[Records from a data source]

*** Begin section ***

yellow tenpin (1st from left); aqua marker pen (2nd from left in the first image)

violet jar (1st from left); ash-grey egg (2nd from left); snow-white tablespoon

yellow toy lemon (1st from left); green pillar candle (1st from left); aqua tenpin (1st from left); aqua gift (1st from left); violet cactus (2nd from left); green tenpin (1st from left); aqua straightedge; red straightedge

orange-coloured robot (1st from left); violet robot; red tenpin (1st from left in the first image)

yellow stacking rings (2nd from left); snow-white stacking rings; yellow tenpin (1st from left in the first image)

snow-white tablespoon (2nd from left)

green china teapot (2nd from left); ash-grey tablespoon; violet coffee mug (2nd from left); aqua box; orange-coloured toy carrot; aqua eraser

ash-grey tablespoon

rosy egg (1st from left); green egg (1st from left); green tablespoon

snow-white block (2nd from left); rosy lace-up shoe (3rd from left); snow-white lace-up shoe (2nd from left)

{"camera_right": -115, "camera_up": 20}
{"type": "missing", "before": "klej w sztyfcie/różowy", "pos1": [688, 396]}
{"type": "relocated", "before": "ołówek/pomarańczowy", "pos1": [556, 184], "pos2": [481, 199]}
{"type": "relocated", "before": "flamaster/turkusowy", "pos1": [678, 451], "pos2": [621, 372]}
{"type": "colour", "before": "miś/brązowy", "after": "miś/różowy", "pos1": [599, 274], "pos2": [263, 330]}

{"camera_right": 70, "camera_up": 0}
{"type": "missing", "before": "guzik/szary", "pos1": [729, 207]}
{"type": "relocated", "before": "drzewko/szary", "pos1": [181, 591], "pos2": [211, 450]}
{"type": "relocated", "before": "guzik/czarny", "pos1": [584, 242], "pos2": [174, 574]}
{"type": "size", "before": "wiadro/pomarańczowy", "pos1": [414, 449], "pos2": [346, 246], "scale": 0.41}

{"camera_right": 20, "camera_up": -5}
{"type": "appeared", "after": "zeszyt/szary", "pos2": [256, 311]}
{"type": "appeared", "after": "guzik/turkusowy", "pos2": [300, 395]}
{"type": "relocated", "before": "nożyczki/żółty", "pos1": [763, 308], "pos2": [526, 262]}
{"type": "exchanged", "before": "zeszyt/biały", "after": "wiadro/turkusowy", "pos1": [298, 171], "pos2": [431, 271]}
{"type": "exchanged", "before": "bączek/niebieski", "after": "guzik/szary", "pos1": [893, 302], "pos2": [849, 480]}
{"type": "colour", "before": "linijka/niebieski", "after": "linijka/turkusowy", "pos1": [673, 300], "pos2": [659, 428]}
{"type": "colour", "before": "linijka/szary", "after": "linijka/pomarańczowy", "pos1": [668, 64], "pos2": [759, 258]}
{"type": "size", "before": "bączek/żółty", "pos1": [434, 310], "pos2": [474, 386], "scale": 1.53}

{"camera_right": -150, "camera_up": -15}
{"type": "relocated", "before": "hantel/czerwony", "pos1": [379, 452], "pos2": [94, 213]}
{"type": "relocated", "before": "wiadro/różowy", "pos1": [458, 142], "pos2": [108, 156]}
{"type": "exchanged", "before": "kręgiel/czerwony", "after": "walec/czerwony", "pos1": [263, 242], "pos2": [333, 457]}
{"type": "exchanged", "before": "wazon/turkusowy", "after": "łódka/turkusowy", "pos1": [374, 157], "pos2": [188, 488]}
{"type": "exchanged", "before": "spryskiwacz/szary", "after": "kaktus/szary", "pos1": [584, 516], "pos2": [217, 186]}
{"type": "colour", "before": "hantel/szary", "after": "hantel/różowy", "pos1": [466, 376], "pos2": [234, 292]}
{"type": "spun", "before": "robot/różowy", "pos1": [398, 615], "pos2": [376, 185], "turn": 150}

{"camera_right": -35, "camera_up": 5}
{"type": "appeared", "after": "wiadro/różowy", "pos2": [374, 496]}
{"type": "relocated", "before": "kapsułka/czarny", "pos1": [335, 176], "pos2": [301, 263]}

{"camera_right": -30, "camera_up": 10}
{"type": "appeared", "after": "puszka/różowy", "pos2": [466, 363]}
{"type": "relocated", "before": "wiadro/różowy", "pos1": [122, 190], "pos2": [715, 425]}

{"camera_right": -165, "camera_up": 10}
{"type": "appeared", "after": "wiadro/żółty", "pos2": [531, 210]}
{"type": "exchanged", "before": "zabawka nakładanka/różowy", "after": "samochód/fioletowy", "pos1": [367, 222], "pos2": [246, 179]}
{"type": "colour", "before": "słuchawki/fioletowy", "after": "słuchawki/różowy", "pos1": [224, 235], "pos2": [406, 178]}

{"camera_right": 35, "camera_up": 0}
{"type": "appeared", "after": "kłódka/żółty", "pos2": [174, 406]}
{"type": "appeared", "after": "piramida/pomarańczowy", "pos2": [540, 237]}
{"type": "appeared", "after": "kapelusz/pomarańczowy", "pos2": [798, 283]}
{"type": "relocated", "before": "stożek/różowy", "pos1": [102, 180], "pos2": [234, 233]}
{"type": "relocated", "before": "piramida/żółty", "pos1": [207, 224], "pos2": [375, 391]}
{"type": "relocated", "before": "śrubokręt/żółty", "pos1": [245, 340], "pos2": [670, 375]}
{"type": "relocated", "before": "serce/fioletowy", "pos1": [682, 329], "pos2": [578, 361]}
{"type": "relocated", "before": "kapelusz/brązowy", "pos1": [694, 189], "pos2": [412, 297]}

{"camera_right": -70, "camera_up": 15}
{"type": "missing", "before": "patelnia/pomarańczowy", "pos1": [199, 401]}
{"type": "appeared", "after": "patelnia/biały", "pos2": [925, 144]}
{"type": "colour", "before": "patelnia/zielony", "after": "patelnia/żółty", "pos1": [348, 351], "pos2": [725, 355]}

*** End section ***

▸ EXERCISE
Of the records above, copy each line that includes "biały".

▸ ANSWER
{"type": "exchanged", "before": "zeszyt/biały", "after": "wiadro/turkusowy", "pos1": [298, 171], "pos2": [431, 271]}
{"type": "appeared", "after": "patelnia/biały", "pos2": [925, 144]}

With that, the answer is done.